## [What this task involves]
What is needed is an exact copy of every entry.

Scene difference descriptions

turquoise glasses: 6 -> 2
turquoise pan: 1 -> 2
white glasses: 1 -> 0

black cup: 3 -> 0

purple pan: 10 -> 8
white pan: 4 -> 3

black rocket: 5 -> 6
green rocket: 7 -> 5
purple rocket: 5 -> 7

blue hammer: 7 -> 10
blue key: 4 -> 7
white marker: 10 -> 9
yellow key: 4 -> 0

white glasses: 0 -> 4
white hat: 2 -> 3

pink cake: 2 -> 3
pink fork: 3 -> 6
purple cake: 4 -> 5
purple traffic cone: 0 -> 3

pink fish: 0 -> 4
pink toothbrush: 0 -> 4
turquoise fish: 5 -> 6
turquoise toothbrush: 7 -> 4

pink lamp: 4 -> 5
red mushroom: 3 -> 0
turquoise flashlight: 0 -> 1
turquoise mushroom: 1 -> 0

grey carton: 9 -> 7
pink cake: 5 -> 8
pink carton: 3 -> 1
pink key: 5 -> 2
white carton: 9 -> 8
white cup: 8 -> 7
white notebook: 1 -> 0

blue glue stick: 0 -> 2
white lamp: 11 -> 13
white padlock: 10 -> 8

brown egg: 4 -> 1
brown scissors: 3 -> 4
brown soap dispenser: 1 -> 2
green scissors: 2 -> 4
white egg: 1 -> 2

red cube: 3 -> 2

## [Answer space]
turquoise glasses: 6 -> 2
turquoise pan: 1 -> 2
white glasses: 1 -> 0

black cup: 3 -> 0

purple pan: 10 -> 8
white pan: 4 -> 3

black rocket: 5 -> 6
green rocket: 7 -> 5
purple rocket: 5 -> 7

blue hammer: 7 -> 10
blue key: 4 -> 7
white marker: 10 -> 9
yellow key: 4 -> 0

white glasses: 0 -> 4
white hat: 2 -> 3

pink cake: 2 -> 3
pink fork: 3 -> 6
purple cake: 4 -> 5
purple traffic cone: 0 -> 3

pink fish: 0 -> 4
pink toothbrush: 0 -> 4
turquoise fish: 5 -> 6
turquoise toothbrush: 7 -> 4

pink lamp: 4 -> 5
red mushroom: 3 -> 0
turquoise flashlight: 0 -> 1
turquoise mushroom: 1 -> 0

grey carton: 9 -> 7
pink cake: 5 -> 8
pink carton: 3 -> 1
pink key: 5 -> 2
white carton: 9 -> 8
white cup: 8 -> 7
white notebook: 1 -> 0

blue glue stick: 0 -> 2
white lamp: 11 -> 13
white padlock: 10 -> 8

brown egg: 4 -> 1
brown scissors: 3 -> 4
brown soap dispenser: 1 -> 2
green scissors: 2 -> 4
white egg: 1 -> 2

red cube: 3 -> 2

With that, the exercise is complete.